··· Dataset content

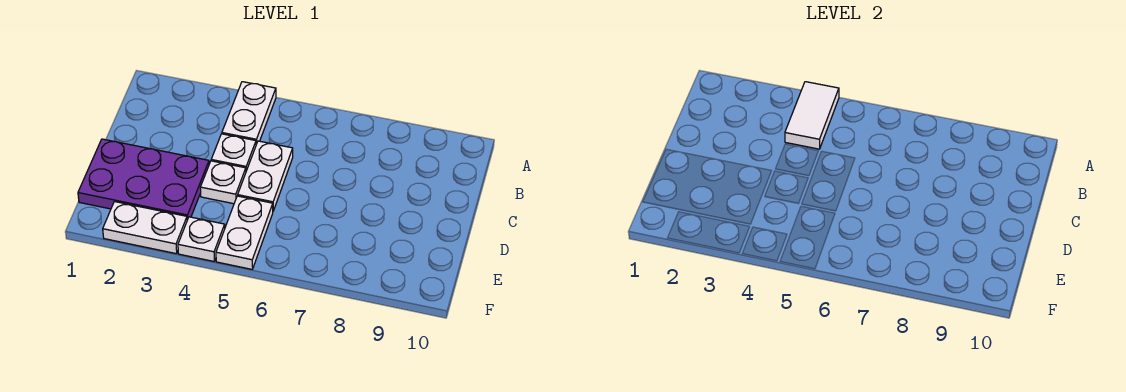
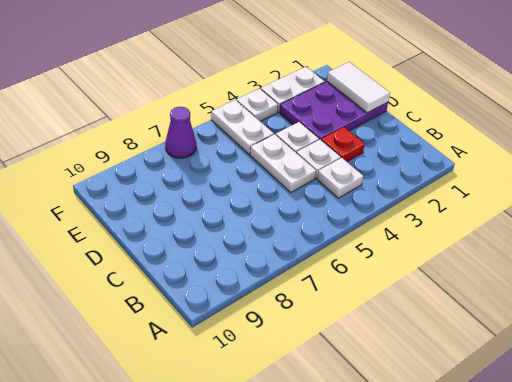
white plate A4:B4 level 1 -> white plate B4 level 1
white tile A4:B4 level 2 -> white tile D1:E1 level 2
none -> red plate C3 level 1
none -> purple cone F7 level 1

······

Directions »
Pictures are to be dropped, and the remaining data set down exactly.

Your solution »
white plate A4:B4 level 1 -> white plate B4 level 1
white tile A4:B4 level 2 -> white tile D1:E1 level 2
none -> red plate C3 level 1
none -> purple cone F7 level 1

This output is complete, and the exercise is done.